Task brief:
If a record contains a picture, skip the picture and transcribe the rest exactly.

Given data:

= Beginning of Section =

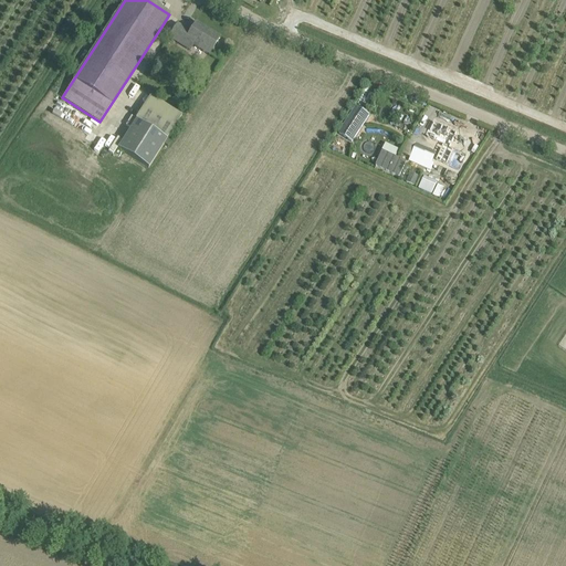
[(209,55),(213,48),(220,38),(209,31),(208,33),(196,24),(190,32),(177,24),(169,38),(190,51),(192,45),(209,55)]
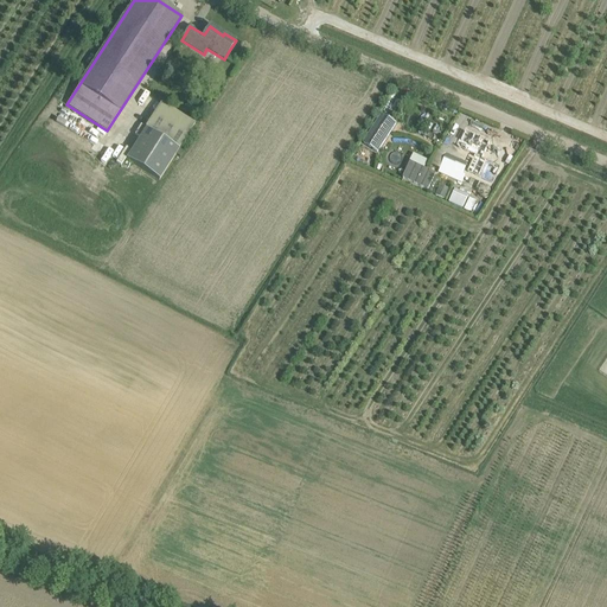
[(146,128),(126,159),(159,180),(179,149),(180,149),(195,125),(161,102),(145,128),(146,128)]
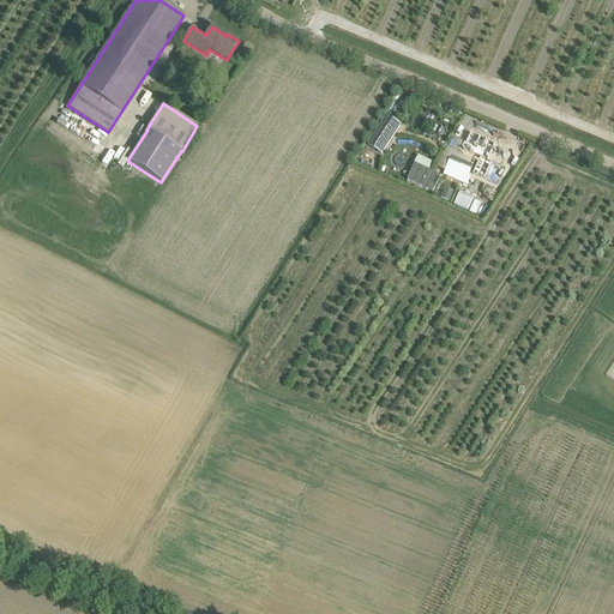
[(401,125),(387,116),(368,145),(381,155),(401,125)]
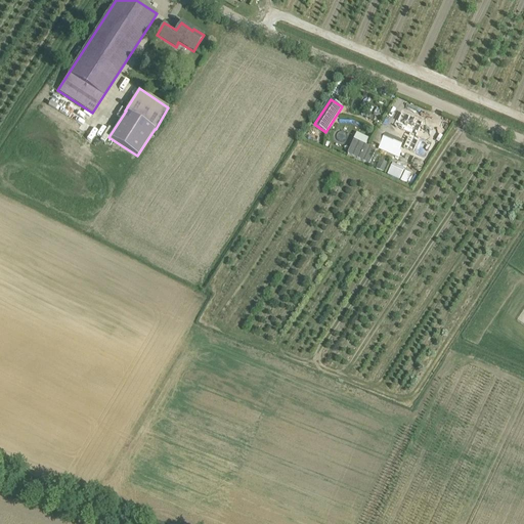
[(395,120),(393,125),(395,126),(394,128),(409,134),(402,148),(412,153),(411,154),(424,160),(432,142),(420,137),(419,138),(417,136),(423,122),(416,119),(416,118),(408,115),(408,116),(401,113),(397,120),(395,120)]
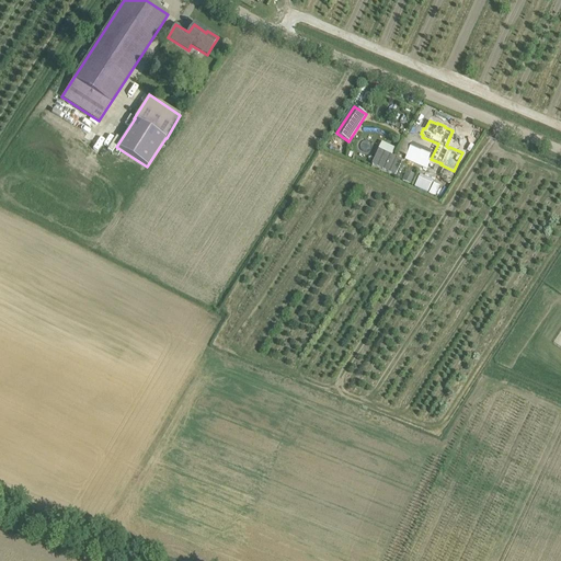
[(379,150),(373,164),(396,175),(403,161),(392,156),(379,150)]
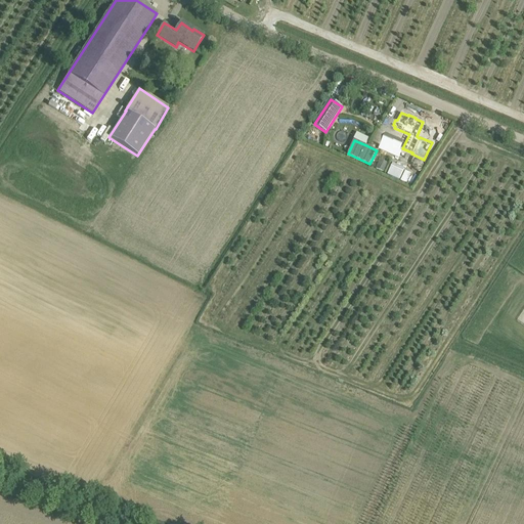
[(388,174),(401,180),(406,168),(393,162),(388,174)]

= End of Section =

Task answer:
[(209,55),(213,48),(220,38),(209,31),(208,33),(196,24),(190,32),(177,24),(169,38),(190,51),(192,45),(209,55)]
[(146,128),(126,159),(159,180),(179,149),(180,149),(195,125),(161,102),(145,128),(146,128)]
[(401,125),(387,116),(368,145),(381,155),(401,125)]
[(395,120),(393,125),(395,126),(394,128),(409,134),(402,148),(412,153),(411,154),(424,160),(432,142),(420,137),(419,138),(417,136),(423,122),(416,119),(416,118),(408,115),(408,116),(401,113),(397,120),(395,120)]
[(379,150),(373,164),(396,175),(403,161),(392,156),(379,150)]
[(388,174),(401,180),(406,168),(393,162),(388,174)]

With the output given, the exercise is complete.